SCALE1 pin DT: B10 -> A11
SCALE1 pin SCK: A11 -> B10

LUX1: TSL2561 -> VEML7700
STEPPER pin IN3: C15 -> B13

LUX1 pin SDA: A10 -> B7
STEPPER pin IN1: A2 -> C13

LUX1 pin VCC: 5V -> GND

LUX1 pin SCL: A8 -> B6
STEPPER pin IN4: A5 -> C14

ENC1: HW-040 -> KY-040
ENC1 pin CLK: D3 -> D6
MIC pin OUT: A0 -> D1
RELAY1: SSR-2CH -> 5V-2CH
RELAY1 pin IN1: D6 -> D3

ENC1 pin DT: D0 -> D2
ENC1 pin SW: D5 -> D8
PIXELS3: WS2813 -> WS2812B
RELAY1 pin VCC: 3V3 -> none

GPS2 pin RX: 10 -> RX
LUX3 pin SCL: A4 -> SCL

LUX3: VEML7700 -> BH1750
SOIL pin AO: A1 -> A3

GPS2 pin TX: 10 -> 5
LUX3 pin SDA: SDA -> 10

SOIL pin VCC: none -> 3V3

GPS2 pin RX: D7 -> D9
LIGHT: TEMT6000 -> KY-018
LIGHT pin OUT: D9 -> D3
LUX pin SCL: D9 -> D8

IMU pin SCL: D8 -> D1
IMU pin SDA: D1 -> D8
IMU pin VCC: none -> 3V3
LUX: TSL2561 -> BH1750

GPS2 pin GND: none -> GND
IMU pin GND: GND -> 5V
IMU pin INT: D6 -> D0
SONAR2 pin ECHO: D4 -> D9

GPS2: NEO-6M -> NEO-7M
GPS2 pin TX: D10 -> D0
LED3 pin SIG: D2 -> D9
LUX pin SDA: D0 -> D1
----------
(Work task):
Please retype all of the material above, keeping it exact.

(Written response):
SCALE1 pin DT: B10 -> A11
SCALE1 pin SCK: A11 -> B10

LUX1: TSL2561 -> VEML7700
STEPPER pin IN3: C15 -> B13

LUX1 pin SDA: A10 -> B7
STEPPER pin IN1: A2 -> C13

LUX1 pin VCC: 5V -> GND

LUX1 pin SCL: A8 -> B6
STEPPER pin IN4: A5 -> C14

ENC1: HW-040 -> KY-040
ENC1 pin CLK: D3 -> D6
MIC pin OUT: A0 -> D1
RELAY1: SSR-2CH -> 5V-2CH
RELAY1 pin IN1: D6 -> D3

ENC1 pin DT: D0 -> D2
ENC1 pin SW: D5 -> D8
PIXELS3: WS2813 -> WS2812B
RELAY1 pin VCC: 3V3 -> none

GPS2 pin RX: 10 -> RX
LUX3 pin SCL: A4 -> SCL

LUX3: VEML7700 -> BH1750
SOIL pin AO: A1 -> A3

GPS2 pin TX: 10 -> 5
LUX3 pin SDA: SDA -> 10

SOIL pin VCC: none -> 3V3

GPS2 pin RX: D7 -> D9
LIGHT: TEMT6000 -> KY-018
LIGHT pin OUT: D9 -> D3
LUX pin SCL: D9 -> D8

IMU pin SCL: D8 -> D1
IMU pin SDA: D1 -> D8
IMU pin VCC: none -> 3V3
LUX: TSL2561 -> BH1750

GPS2 pin GND: none -> GND
IMU pin GND: GND -> 5V
IMU pin INT: D6 -> D0
SONAR2 pin ECHO: D4 -> D9

GPS2: NEO-6M -> NEO-7M
GPS2 pin TX: D10 -> D0
LED3 pin SIG: D2 -> D9
LUX pin SDA: D0 -> D1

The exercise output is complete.